What you are asked to do: Write out exactly the lines from the one containing "lime round brick K1" through the last line of the records below, both included, and leave out any pictures.

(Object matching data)

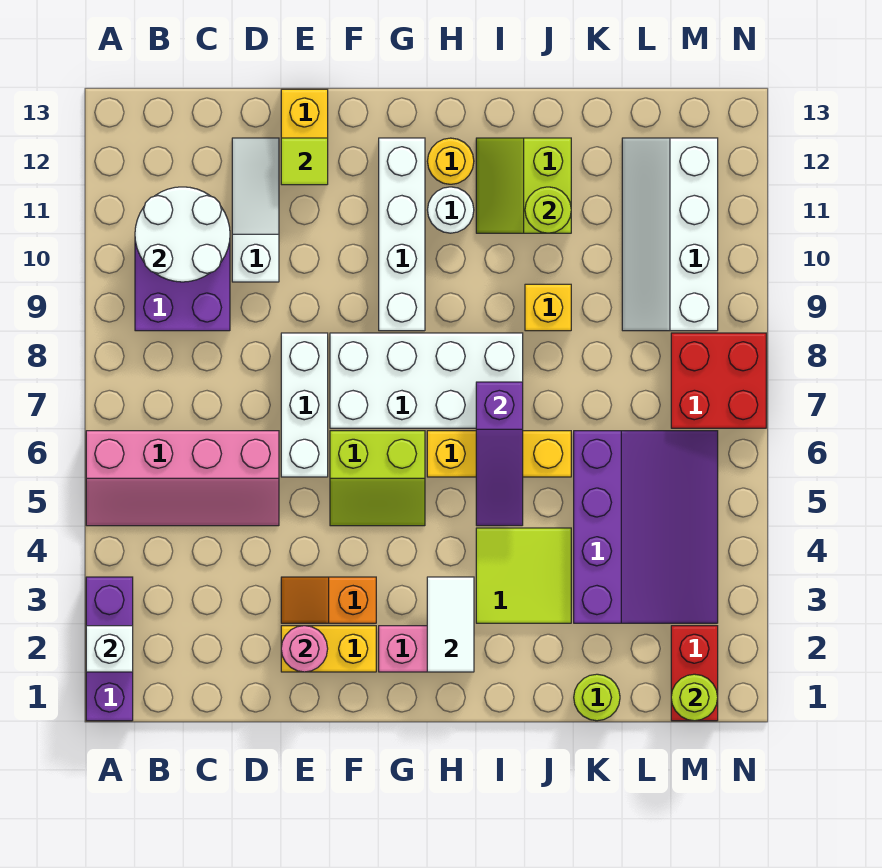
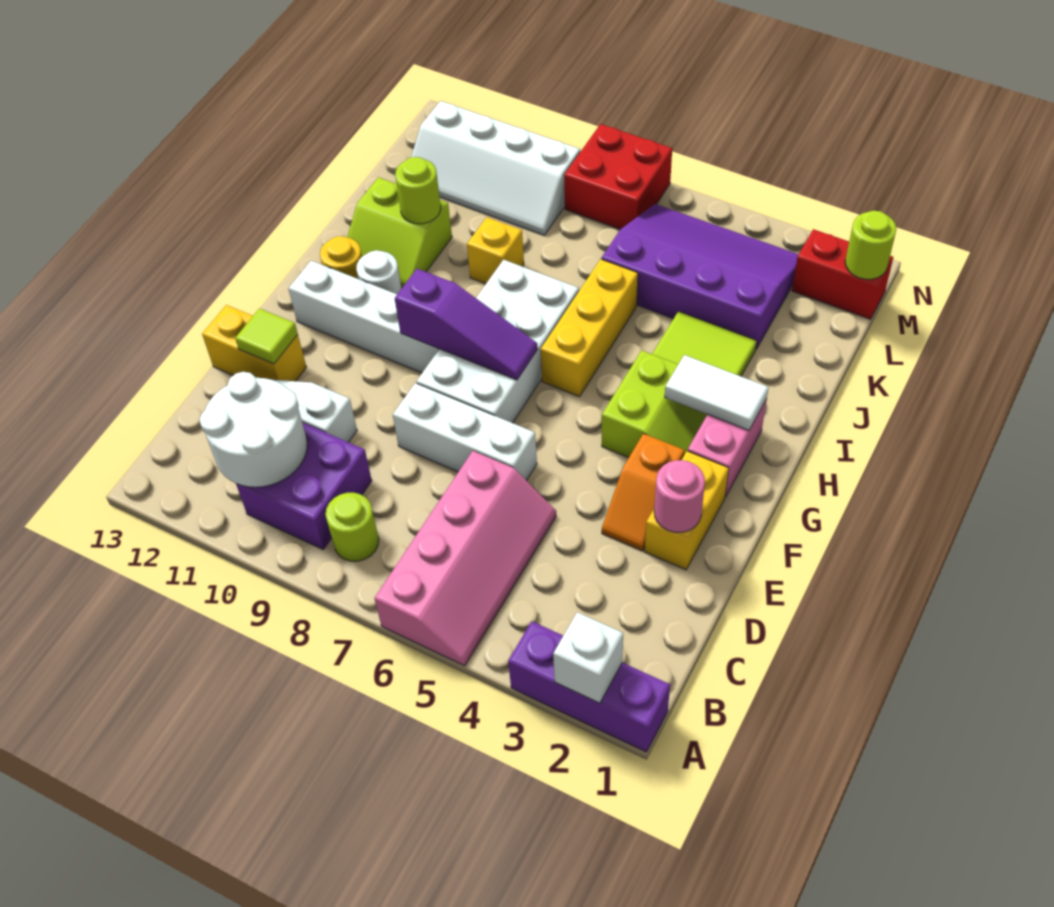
lime slope F5:G6 level 1 top 6 -> lime slope G3:H4 level 1 top 4
purple slope I5:I7 level 2 top 7 -> purple slope G7:G9 level 2 top 9
lime round brick K1 level 1 -> lime round brick B8 level 1

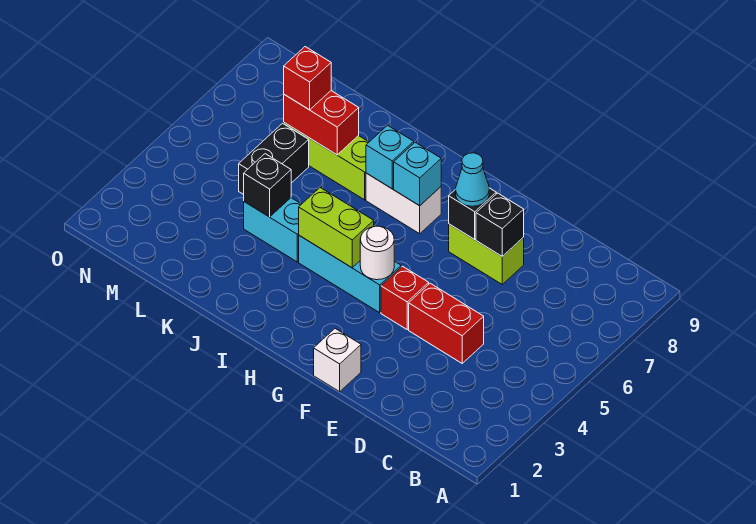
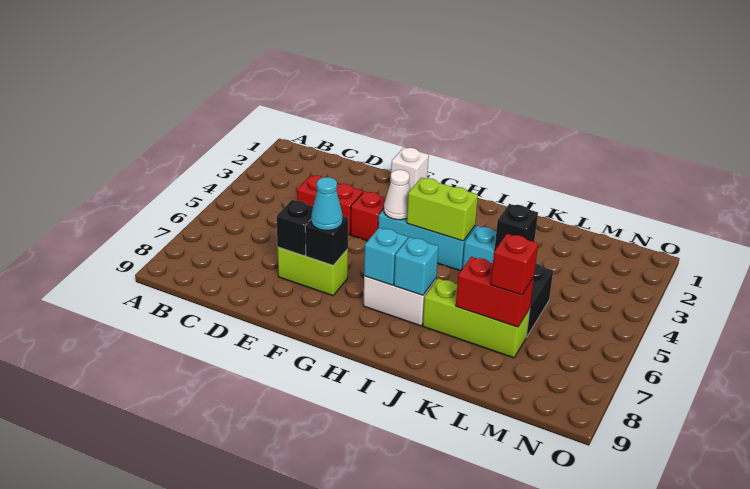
white round brick G4 level 2 -> white cone G4 level 2

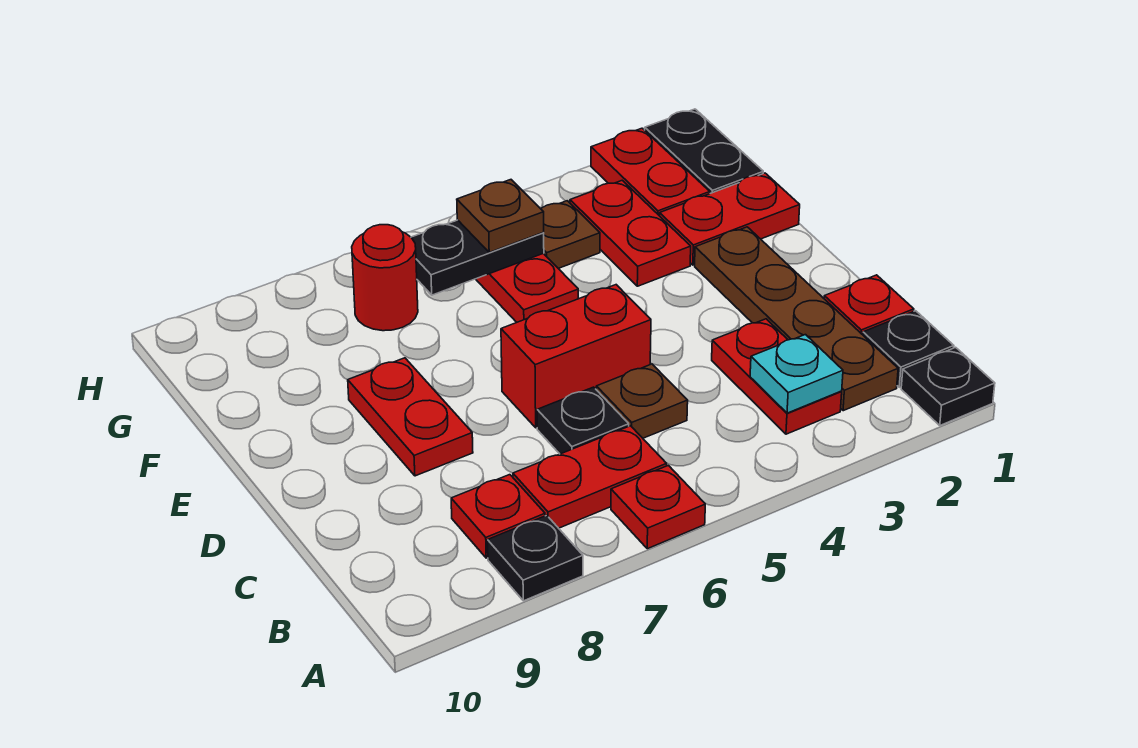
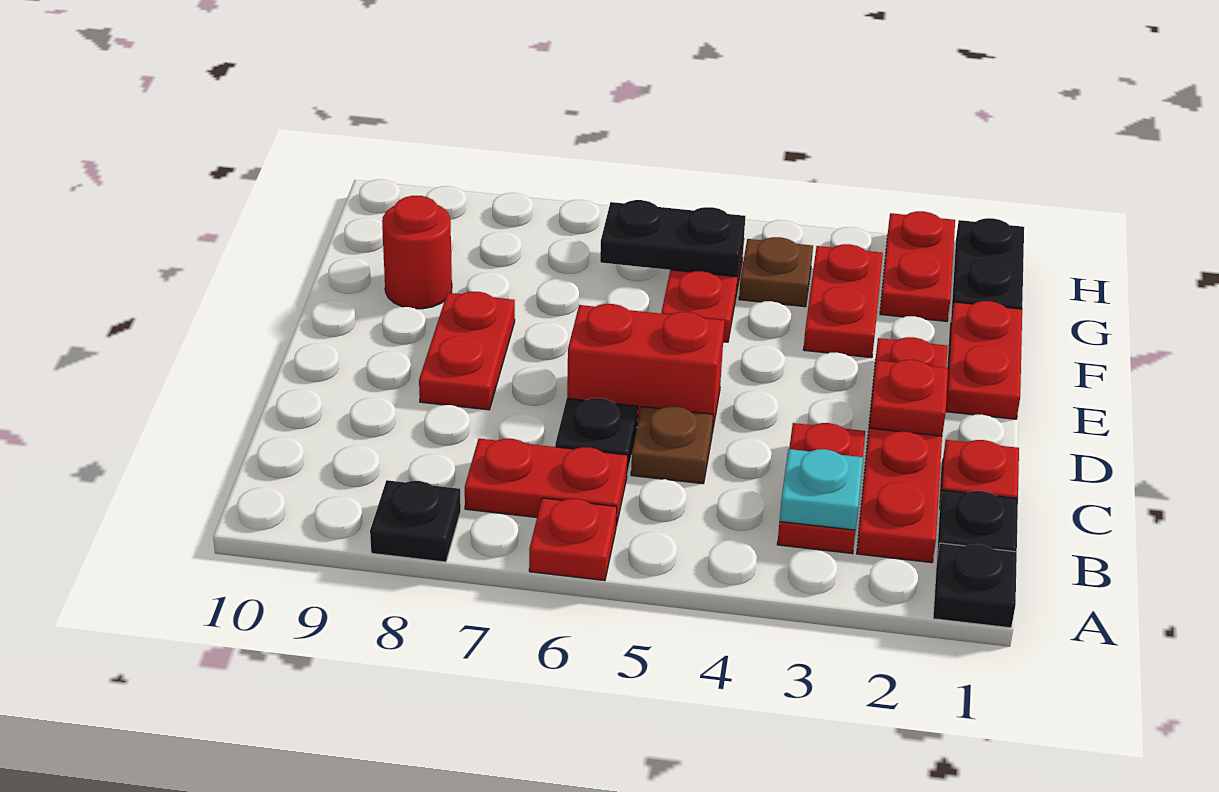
brown plate B2:E2 level 1 -> red plate B2:E2 level 1
red plate B8 level 1 -> red plate D2 level 2
red plate F1:F2 level 1 -> red plate E1:F1 level 1
brown plate G5 level 3 -> none
red round brick G7 level 1 -> red round brick F9 level 1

Response area:
lime round brick K1 level 1 -> lime round brick B8 level 1

white round brick G4 level 2 -> white cone G4 level 2

brown plate B2:E2 level 1 -> red plate B2:E2 level 1
red plate B8 level 1 -> red plate D2 level 2
red plate F1:F2 level 1 -> red plate E1:F1 level 1
brown plate G5 level 3 -> none
red round brick G7 level 1 -> red round brick F9 level 1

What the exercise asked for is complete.